═══ DATASET ENTRIES
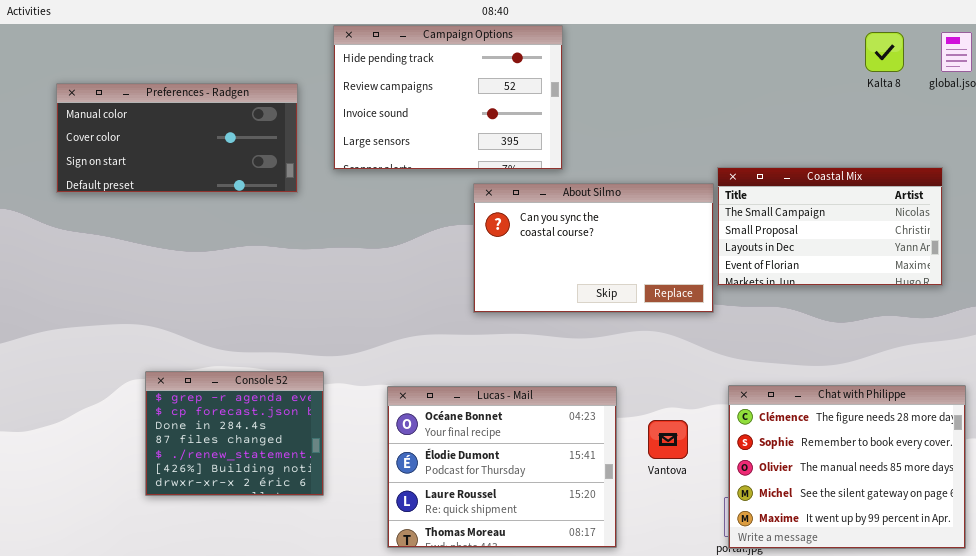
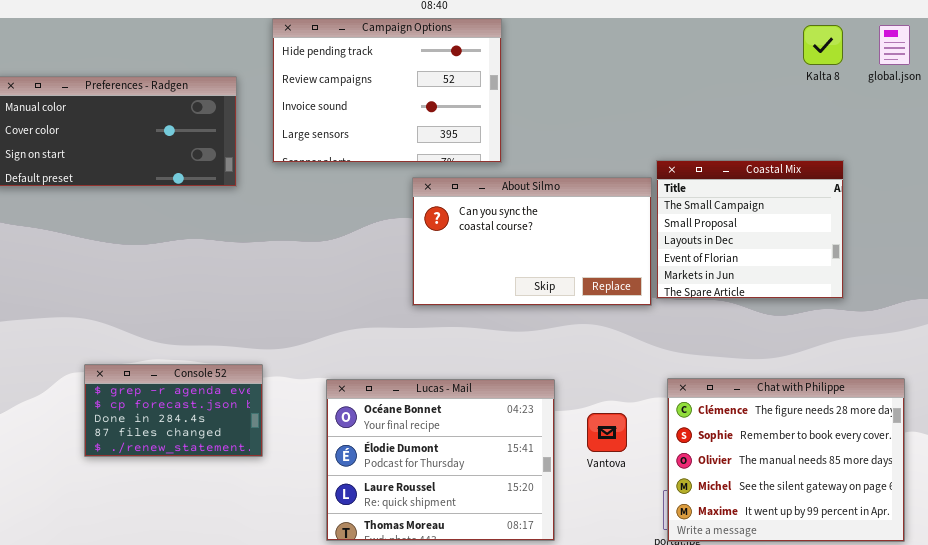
Coastal Mix: [717,167,943,286] -> [656,160,844,299], resized
Console 52: [145,371,324,496] -> [84,364,263,457], resized

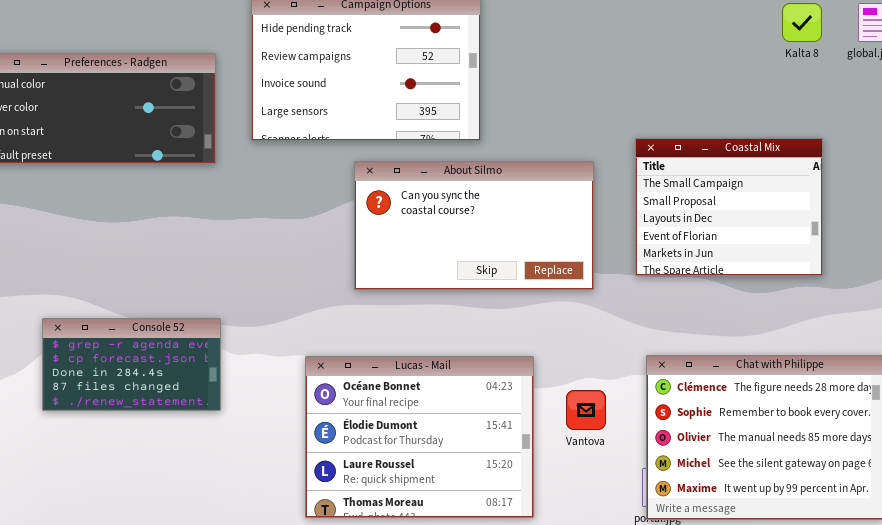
About Silmo: [412,177,652,306] -> [354,161,594,290], moved
Console 52: [84,364,263,457] -> [42,318,221,411], moved

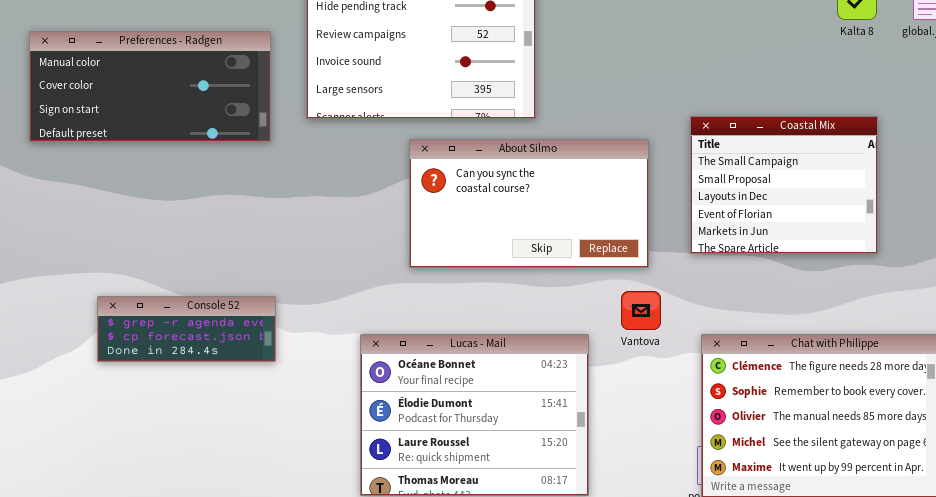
Console 52: [42,318,221,411] -> [97,296,276,362], resized
Vantova: [566,390,606,430] -> [621,291,661,330], moved

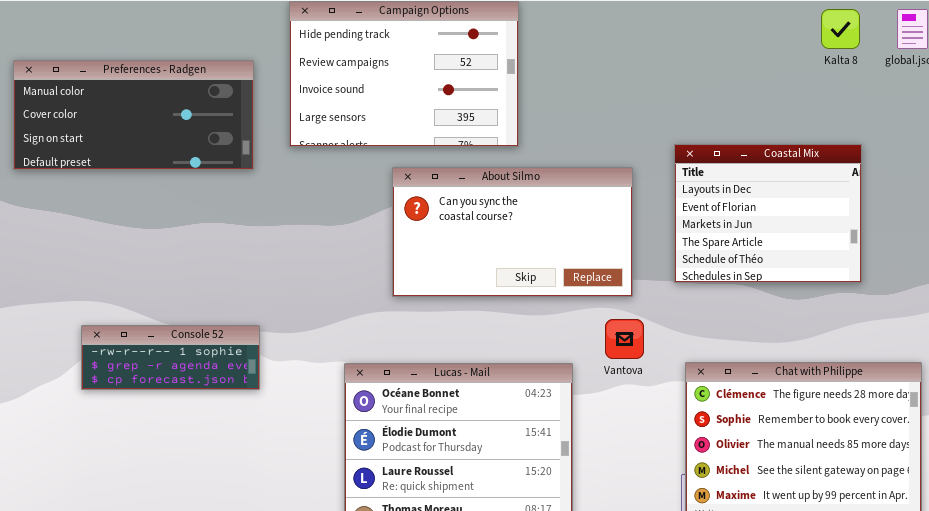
Coastal Mix: [690,116,878,254] -> [674,144,862,283], scrolled down 2 rows
Console 52: [97,296,276,362] -> [81,325,260,390], scrolled up 1 row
══════
**WHAT THE TASK REQUIRES**
Scanning the listing, tally the lines with "resized" in them and state the number by itself.

**FINISHED EXERCISE**
3